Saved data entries
↓
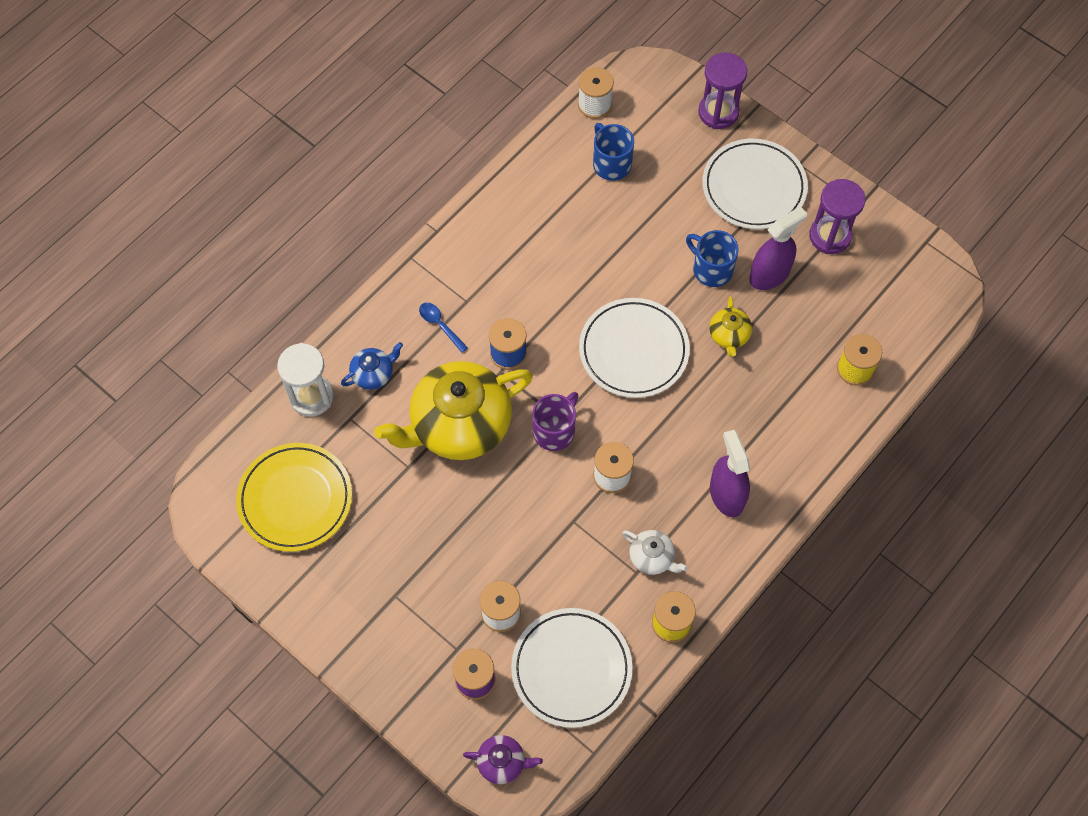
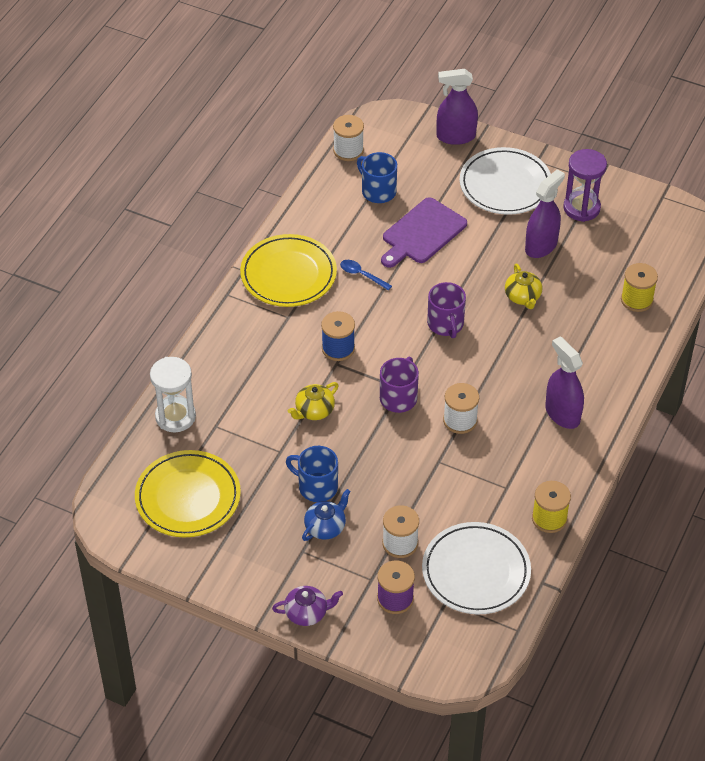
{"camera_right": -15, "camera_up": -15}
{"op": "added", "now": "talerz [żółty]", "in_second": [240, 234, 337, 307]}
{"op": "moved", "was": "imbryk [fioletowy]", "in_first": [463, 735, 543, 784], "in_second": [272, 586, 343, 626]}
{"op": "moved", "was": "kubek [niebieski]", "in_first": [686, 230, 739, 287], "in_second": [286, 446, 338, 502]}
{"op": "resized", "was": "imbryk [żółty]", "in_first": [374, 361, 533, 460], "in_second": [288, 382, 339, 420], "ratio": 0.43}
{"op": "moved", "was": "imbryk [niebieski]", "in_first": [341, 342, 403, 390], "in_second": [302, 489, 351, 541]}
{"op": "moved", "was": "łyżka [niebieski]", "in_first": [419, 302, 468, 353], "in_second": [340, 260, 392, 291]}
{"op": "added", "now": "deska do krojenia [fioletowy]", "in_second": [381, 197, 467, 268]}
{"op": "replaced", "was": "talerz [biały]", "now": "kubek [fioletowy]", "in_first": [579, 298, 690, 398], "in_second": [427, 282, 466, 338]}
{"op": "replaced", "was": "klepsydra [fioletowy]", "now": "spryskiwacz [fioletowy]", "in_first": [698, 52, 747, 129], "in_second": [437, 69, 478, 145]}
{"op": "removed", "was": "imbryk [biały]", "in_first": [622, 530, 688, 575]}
↑
• PROBLEM TO SOLVE: Write out every line of the entries above exactly, and omit their pictures.

• EXERCISE OUTPUT:
{"camera_right": -15, "camera_up": -15}
{"op": "added", "now": "talerz [żółty]", "in_second": [240, 234, 337, 307]}
{"op": "moved", "was": "imbryk [fioletowy]", "in_first": [463, 735, 543, 784], "in_second": [272, 586, 343, 626]}
{"op": "moved", "was": "kubek [niebieski]", "in_first": [686, 230, 739, 287], "in_second": [286, 446, 338, 502]}
{"op": "resized", "was": "imbryk [żółty]", "in_first": [374, 361, 533, 460], "in_second": [288, 382, 339, 420], "ratio": 0.43}
{"op": "moved", "was": "imbryk [niebieski]", "in_first": [341, 342, 403, 390], "in_second": [302, 489, 351, 541]}
{"op": "moved", "was": "łyżka [niebieski]", "in_first": [419, 302, 468, 353], "in_second": [340, 260, 392, 291]}
{"op": "added", "now": "deska do krojenia [fioletowy]", "in_second": [381, 197, 467, 268]}
{"op": "replaced", "was": "talerz [biały]", "now": "kubek [fioletowy]", "in_first": [579, 298, 690, 398], "in_second": [427, 282, 466, 338]}
{"op": "replaced", "was": "klepsydra [fioletowy]", "now": "spryskiwacz [fioletowy]", "in_first": [698, 52, 747, 129], "in_second": [437, 69, 478, 145]}
{"op": "removed", "was": "imbryk [biały]", "in_first": [622, 530, 688, 575]}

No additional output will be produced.